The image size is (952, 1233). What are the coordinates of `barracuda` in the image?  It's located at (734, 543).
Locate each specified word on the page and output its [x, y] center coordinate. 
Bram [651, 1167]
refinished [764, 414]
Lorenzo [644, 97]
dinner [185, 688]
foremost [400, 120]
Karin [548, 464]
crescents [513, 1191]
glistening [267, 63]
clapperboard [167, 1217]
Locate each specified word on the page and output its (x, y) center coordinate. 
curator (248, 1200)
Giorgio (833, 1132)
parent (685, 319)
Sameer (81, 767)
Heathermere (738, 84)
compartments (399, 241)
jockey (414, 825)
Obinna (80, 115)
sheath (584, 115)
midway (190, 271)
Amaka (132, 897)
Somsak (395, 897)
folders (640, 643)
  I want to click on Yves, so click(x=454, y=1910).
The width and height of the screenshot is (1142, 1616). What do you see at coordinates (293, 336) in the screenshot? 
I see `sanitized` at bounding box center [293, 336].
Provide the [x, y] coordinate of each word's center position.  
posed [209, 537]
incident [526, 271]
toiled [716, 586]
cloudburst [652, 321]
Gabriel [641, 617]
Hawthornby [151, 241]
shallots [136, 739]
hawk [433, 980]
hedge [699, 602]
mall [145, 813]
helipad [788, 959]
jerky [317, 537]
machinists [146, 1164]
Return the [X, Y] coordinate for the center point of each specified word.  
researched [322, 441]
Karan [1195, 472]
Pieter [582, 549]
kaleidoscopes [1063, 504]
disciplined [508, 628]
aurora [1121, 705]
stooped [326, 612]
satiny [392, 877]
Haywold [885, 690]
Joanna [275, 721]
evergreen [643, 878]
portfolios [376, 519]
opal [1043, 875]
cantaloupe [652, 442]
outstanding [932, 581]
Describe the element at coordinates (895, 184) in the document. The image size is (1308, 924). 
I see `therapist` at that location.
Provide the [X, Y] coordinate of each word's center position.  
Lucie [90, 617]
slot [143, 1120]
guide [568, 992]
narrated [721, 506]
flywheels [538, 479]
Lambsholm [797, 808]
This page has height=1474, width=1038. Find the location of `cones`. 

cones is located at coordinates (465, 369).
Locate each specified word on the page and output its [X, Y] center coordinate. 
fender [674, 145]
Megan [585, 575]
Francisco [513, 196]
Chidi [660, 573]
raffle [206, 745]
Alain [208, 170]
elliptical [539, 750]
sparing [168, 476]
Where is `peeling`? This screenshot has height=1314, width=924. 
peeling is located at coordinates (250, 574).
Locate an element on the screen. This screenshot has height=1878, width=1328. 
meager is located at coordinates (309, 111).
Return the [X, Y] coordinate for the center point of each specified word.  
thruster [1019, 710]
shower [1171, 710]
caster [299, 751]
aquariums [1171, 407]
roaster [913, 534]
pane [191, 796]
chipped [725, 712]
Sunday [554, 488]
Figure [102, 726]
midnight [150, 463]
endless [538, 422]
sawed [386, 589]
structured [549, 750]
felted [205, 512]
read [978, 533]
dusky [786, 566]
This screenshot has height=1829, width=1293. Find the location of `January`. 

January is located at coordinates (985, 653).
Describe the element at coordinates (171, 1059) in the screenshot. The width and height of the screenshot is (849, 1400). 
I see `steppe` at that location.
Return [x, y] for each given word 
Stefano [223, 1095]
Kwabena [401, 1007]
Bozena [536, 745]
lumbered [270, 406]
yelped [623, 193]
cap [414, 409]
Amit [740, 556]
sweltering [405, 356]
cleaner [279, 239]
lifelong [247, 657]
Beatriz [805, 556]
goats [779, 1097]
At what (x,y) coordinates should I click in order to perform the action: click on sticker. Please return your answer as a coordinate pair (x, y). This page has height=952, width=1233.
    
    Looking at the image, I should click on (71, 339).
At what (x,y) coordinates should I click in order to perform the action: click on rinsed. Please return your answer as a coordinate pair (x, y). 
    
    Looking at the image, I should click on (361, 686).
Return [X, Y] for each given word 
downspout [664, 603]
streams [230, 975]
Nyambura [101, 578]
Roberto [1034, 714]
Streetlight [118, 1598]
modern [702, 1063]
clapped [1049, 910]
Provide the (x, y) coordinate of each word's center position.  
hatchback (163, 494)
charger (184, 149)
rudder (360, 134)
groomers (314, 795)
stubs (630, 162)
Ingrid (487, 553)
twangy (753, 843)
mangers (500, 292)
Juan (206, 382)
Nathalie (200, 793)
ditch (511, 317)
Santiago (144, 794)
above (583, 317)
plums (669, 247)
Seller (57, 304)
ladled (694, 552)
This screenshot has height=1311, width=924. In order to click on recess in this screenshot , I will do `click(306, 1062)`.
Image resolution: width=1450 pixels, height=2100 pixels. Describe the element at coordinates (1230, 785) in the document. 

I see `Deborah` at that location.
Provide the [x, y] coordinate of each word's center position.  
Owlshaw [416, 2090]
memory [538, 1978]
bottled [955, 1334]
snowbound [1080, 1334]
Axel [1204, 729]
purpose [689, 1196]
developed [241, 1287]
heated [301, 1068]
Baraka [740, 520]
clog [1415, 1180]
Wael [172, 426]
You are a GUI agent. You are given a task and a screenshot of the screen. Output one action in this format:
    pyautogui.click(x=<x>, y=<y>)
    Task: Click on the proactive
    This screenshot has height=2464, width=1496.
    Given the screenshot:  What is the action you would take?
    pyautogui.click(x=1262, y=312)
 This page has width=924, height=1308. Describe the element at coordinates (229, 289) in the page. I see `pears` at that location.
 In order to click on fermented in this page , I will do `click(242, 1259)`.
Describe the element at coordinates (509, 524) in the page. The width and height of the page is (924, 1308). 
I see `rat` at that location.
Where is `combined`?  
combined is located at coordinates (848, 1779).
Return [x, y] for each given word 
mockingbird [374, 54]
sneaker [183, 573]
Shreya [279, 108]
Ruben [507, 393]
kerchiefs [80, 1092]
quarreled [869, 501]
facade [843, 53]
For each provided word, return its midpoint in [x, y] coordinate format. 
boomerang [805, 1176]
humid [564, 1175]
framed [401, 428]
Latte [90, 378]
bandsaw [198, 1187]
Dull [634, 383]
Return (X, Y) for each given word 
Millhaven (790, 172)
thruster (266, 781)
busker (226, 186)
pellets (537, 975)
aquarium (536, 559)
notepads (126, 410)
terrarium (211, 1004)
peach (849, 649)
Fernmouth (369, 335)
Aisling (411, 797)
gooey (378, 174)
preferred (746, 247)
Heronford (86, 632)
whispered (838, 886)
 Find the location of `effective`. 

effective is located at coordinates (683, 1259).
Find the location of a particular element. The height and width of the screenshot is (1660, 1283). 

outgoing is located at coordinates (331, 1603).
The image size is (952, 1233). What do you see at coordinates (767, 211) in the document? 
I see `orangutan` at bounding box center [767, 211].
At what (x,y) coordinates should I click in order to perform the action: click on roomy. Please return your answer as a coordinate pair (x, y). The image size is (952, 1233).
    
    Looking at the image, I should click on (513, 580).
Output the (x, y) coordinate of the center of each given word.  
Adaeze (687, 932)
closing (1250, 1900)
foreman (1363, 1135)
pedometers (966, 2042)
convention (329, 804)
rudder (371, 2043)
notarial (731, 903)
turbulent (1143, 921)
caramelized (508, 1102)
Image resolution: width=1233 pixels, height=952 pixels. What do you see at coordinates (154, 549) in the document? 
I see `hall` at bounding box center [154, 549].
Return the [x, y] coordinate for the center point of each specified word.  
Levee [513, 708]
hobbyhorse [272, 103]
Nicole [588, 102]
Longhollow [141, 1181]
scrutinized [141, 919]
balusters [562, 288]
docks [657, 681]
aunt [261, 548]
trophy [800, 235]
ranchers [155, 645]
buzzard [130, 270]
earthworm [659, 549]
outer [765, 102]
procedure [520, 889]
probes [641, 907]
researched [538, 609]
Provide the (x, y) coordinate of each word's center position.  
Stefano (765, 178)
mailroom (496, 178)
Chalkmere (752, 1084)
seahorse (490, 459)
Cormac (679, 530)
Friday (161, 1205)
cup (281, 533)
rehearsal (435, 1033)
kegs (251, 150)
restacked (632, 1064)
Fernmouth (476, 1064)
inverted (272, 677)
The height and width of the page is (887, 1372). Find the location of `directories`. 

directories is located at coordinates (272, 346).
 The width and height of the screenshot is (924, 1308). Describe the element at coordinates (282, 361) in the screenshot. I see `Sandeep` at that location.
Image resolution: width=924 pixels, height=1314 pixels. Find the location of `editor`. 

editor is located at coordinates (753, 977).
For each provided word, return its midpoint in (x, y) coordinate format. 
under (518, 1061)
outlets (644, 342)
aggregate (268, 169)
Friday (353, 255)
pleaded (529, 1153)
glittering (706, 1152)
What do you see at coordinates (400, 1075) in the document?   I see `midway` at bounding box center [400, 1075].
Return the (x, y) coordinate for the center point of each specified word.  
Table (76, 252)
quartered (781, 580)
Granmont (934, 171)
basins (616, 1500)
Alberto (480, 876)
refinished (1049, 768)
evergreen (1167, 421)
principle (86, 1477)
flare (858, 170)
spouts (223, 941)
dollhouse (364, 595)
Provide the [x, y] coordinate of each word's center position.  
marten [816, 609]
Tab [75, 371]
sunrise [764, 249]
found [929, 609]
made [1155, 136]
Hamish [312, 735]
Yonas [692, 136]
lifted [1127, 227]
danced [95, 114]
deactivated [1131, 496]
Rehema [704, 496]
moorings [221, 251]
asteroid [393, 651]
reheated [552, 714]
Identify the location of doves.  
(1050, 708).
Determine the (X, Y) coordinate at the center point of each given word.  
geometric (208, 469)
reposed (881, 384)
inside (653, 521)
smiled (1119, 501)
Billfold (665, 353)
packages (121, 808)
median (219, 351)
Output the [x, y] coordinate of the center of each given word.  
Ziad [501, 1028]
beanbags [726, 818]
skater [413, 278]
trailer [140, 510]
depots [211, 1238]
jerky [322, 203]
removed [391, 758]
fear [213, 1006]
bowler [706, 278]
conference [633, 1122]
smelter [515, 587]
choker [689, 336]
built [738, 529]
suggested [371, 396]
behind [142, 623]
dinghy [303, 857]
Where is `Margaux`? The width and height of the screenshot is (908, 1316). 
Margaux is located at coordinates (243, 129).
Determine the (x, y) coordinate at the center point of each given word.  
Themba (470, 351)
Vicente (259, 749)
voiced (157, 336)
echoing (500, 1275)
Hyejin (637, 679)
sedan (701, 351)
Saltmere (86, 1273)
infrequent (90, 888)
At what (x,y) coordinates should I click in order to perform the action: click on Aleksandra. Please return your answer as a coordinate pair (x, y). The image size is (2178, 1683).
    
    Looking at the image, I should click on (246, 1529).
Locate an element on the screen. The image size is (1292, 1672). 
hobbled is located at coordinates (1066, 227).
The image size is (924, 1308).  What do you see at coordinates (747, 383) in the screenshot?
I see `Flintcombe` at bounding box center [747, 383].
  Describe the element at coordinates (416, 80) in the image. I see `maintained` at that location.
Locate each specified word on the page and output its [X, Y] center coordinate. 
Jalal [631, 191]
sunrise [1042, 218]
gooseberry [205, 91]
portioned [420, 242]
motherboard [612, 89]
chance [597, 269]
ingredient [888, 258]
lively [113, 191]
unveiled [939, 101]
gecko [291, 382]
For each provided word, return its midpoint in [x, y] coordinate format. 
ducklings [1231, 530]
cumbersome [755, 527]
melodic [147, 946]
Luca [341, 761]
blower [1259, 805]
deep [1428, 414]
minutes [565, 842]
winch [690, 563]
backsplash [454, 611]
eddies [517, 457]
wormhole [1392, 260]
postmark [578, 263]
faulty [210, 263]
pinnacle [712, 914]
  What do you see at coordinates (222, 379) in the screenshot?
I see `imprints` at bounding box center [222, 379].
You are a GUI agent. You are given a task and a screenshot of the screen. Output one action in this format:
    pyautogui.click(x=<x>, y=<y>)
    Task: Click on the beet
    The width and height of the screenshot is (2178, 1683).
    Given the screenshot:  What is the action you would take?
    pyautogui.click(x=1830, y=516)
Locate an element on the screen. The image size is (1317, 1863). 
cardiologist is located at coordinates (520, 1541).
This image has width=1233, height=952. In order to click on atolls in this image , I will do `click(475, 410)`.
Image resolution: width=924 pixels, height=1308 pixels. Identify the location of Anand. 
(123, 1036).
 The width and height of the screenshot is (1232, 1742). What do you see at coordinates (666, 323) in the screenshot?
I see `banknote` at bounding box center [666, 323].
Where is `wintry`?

★ ★ ★ ★ ★ ★ ★

> [WORK REQUIRED]
Switch "curator" to "librarian" in everything from the start of the listing down to the line containing "outstanding [932, 581]", leaving everything else unchanged, and return only those lines.

> [WRITTEN REPLY]
The image size is (952, 1233). What are the coordinates of `barracuda` in the image?  It's located at (734, 543).
Locate each specified word on the page and output its [x, y] center coordinate. 
Bram [651, 1167]
refinished [764, 414]
Lorenzo [644, 97]
dinner [185, 688]
foremost [400, 120]
Karin [548, 464]
crescents [513, 1191]
glistening [267, 63]
clapperboard [167, 1217]
Locate each specified word on the page and output its (x, y) center coordinate. 
librarian (248, 1200)
Giorgio (833, 1132)
parent (685, 319)
Sameer (81, 767)
Heathermere (738, 84)
compartments (399, 241)
jockey (414, 825)
Obinna (80, 115)
sheath (584, 115)
midway (190, 271)
Amaka (132, 897)
Somsak (395, 897)
folders (640, 643)
  I want to click on Yves, so click(x=454, y=1910).
The width and height of the screenshot is (1142, 1616). What do you see at coordinates (293, 336) in the screenshot? 
I see `sanitized` at bounding box center [293, 336].
Provide the [x, y] coordinate of each word's center position.  
posed [209, 537]
incident [526, 271]
toiled [716, 586]
cloudburst [652, 321]
Gabriel [641, 617]
Hawthornby [151, 241]
shallots [136, 739]
hawk [433, 980]
hedge [699, 602]
mall [145, 813]
helipad [788, 959]
jerky [317, 537]
machinists [146, 1164]
Return the [X, Y] coordinate for the center point of each specified word.  
researched [322, 441]
Karan [1195, 472]
Pieter [582, 549]
kaleidoscopes [1063, 504]
disciplined [508, 628]
aurora [1121, 705]
stooped [326, 612]
satiny [392, 877]
Haywold [885, 690]
Joanna [275, 721]
evergreen [643, 878]
portfolios [376, 519]
opal [1043, 875]
cantaloupe [652, 442]
outstanding [932, 581]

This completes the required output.